*Stored rows*.
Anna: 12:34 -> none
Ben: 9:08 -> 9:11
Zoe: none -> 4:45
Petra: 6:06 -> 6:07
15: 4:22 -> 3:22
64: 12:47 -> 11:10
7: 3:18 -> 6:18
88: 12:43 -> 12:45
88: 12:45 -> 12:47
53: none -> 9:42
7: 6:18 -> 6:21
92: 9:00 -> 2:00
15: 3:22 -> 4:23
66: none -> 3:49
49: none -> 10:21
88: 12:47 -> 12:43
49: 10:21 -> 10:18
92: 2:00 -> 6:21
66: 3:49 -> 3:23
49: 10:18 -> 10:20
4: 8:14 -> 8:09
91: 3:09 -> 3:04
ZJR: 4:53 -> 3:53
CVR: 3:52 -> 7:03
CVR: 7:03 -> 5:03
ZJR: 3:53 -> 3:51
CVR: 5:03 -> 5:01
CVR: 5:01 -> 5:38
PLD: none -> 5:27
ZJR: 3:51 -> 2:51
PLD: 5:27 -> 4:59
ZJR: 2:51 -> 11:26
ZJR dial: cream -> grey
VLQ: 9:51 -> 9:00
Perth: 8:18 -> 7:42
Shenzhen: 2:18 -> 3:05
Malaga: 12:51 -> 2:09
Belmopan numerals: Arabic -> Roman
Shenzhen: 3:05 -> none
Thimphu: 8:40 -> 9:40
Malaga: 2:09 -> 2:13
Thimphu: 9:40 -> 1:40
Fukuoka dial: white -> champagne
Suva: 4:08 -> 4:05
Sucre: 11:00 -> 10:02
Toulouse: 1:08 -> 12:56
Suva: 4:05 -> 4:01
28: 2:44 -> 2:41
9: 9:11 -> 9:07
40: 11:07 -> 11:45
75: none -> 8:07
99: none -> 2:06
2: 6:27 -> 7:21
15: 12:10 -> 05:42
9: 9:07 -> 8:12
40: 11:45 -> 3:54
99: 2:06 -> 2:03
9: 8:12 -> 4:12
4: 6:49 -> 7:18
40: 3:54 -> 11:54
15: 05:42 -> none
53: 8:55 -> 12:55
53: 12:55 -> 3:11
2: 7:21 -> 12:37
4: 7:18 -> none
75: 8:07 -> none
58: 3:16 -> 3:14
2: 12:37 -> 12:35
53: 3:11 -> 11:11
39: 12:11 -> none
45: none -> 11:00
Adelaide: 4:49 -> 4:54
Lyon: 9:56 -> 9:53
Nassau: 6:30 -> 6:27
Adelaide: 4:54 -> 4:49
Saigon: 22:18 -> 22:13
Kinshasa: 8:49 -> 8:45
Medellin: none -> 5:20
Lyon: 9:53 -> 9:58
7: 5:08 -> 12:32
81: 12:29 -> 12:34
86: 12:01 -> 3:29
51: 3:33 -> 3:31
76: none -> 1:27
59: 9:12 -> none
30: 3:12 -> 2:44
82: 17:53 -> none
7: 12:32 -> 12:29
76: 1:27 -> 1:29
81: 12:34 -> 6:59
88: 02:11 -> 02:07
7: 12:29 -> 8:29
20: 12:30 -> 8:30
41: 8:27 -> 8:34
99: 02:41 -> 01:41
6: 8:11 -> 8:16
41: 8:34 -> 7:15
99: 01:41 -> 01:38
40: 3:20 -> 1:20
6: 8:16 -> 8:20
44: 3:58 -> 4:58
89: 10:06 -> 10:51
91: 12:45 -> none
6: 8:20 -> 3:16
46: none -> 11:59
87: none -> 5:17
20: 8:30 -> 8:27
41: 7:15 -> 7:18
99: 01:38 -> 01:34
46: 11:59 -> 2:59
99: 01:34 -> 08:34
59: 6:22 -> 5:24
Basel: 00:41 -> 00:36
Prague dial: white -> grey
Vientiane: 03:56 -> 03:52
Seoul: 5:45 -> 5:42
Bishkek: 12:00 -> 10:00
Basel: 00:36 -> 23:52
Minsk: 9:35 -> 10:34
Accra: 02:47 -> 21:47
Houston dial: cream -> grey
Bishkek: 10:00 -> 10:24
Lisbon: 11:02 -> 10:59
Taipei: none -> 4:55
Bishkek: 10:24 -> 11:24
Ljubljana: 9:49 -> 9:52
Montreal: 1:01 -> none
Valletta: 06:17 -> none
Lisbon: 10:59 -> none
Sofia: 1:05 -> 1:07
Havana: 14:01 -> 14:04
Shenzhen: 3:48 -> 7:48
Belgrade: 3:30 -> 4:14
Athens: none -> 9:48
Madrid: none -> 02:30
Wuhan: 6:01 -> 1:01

*What you need to do*. Copy every line of the records above word for word, from the first line to the last.

*Solution for this task*.
Anna: 12:34 -> none
Ben: 9:08 -> 9:11
Zoe: none -> 4:45
Petra: 6:06 -> 6:07
15: 4:22 -> 3:22
64: 12:47 -> 11:10
7: 3:18 -> 6:18
88: 12:43 -> 12:45
88: 12:45 -> 12:47
53: none -> 9:42
7: 6:18 -> 6:21
92: 9:00 -> 2:00
15: 3:22 -> 4:23
66: none -> 3:49
49: none -> 10:21
88: 12:47 -> 12:43
49: 10:21 -> 10:18
92: 2:00 -> 6:21
66: 3:49 -> 3:23
49: 10:18 -> 10:20
4: 8:14 -> 8:09
91: 3:09 -> 3:04
ZJR: 4:53 -> 3:53
CVR: 3:52 -> 7:03
CVR: 7:03 -> 5:03
ZJR: 3:53 -> 3:51
CVR: 5:03 -> 5:01
CVR: 5:01 -> 5:38
PLD: none -> 5:27
ZJR: 3:51 -> 2:51
PLD: 5:27 -> 4:59
ZJR: 2:51 -> 11:26
ZJR dial: cream -> grey
VLQ: 9:51 -> 9:00
Perth: 8:18 -> 7:42
Shenzhen: 2:18 -> 3:05
Malaga: 12:51 -> 2:09
Belmopan numerals: Arabic -> Roman
Shenzhen: 3:05 -> none
Thimphu: 8:40 -> 9:40
Malaga: 2:09 -> 2:13
Thimphu: 9:40 -> 1:40
Fukuoka dial: white -> champagne
Suva: 4:08 -> 4:05
Sucre: 11:00 -> 10:02
Toulouse: 1:08 -> 12:56
Suva: 4:05 -> 4:01
28: 2:44 -> 2:41
9: 9:11 -> 9:07
40: 11:07 -> 11:45
75: none -> 8:07
99: none -> 2:06
2: 6:27 -> 7:21
15: 12:10 -> 05:42
9: 9:07 -> 8:12
40: 11:45 -> 3:54
99: 2:06 -> 2:03
9: 8:12 -> 4:12
4: 6:49 -> 7:18
40: 3:54 -> 11:54
15: 05:42 -> none
53: 8:55 -> 12:55
53: 12:55 -> 3:11
2: 7:21 -> 12:37
4: 7:18 -> none
75: 8:07 -> none
58: 3:16 -> 3:14
2: 12:37 -> 12:35
53: 3:11 -> 11:11
39: 12:11 -> none
45: none -> 11:00
Adelaide: 4:49 -> 4:54
Lyon: 9:56 -> 9:53
Nassau: 6:30 -> 6:27
Adelaide: 4:54 -> 4:49
Saigon: 22:18 -> 22:13
Kinshasa: 8:49 -> 8:45
Medellin: none -> 5:20
Lyon: 9:53 -> 9:58
7: 5:08 -> 12:32
81: 12:29 -> 12:34
86: 12:01 -> 3:29
51: 3:33 -> 3:31
76: none -> 1:27
59: 9:12 -> none
30: 3:12 -> 2:44
82: 17:53 -> none
7: 12:32 -> 12:29
76: 1:27 -> 1:29
81: 12:34 -> 6:59
88: 02:11 -> 02:07
7: 12:29 -> 8:29
20: 12:30 -> 8:30
41: 8:27 -> 8:34
99: 02:41 -> 01:41
6: 8:11 -> 8:16
41: 8:34 -> 7:15
99: 01:41 -> 01:38
40: 3:20 -> 1:20
6: 8:16 -> 8:20
44: 3:58 -> 4:58
89: 10:06 -> 10:51
91: 12:45 -> none
6: 8:20 -> 3:16
46: none -> 11:59
87: none -> 5:17
20: 8:30 -> 8:27
41: 7:15 -> 7:18
99: 01:38 -> 01:34
46: 11:59 -> 2:59
99: 01:34 -> 08:34
59: 6:22 -> 5:24
Basel: 00:41 -> 00:36
Prague dial: white -> grey
Vientiane: 03:56 -> 03:52
Seoul: 5:45 -> 5:42
Bishkek: 12:00 -> 10:00
Basel: 00:36 -> 23:52
Minsk: 9:35 -> 10:34
Accra: 02:47 -> 21:47
Houston dial: cream -> grey
Bishkek: 10:00 -> 10:24
Lisbon: 11:02 -> 10:59
Taipei: none -> 4:55
Bishkek: 10:24 -> 11:24
Ljubljana: 9:49 -> 9:52
Montreal: 1:01 -> none
Valletta: 06:17 -> none
Lisbon: 10:59 -> none
Sofia: 1:05 -> 1:07
Havana: 14:01 -> 14:04
Shenzhen: 3:48 -> 7:48
Belgrade: 3:30 -> 4:14
Athens: none -> 9:48
Madrid: none -> 02:30
Wuhan: 6:01 -> 1:01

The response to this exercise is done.